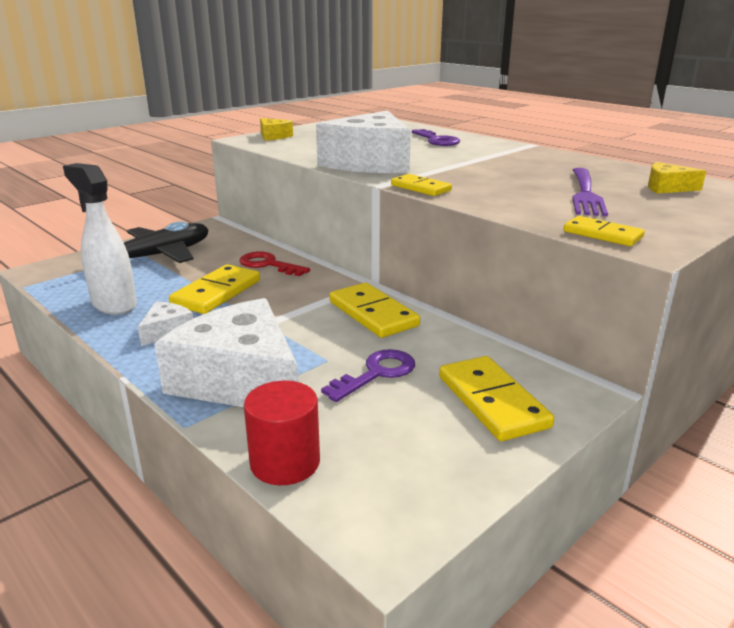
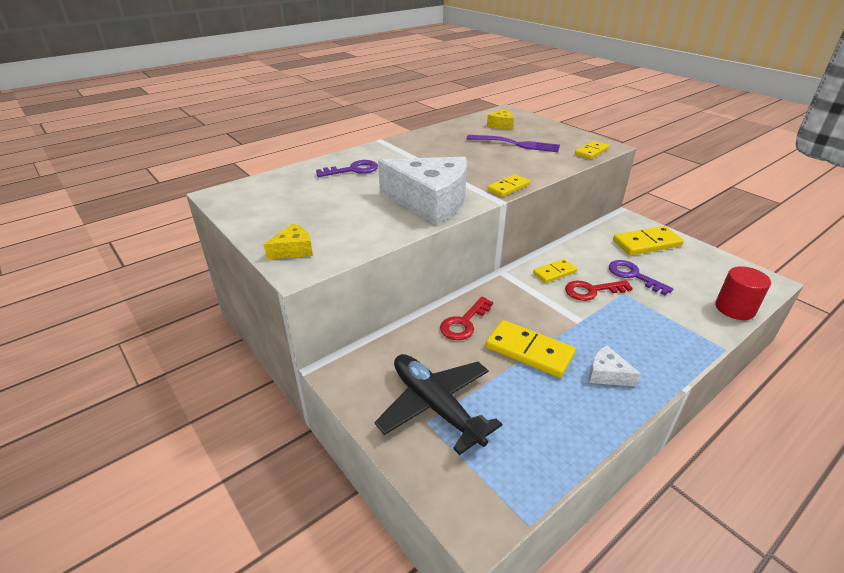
camera: 85 degrees left, 10 degrees up
(113, 304) = (565, 420): white spray bottle -> none
(240, 380) = (663, 329): white cheese -> none
(331, 336) = (592, 291): none -> red key
(373, 314) = (554, 272): yellow domino -> yellow domino, size x0.61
————
● **Exercise objective**
Across the listing above, count the lines that contain the string "white" and report the figure alone.

● **Output for this exercise**
2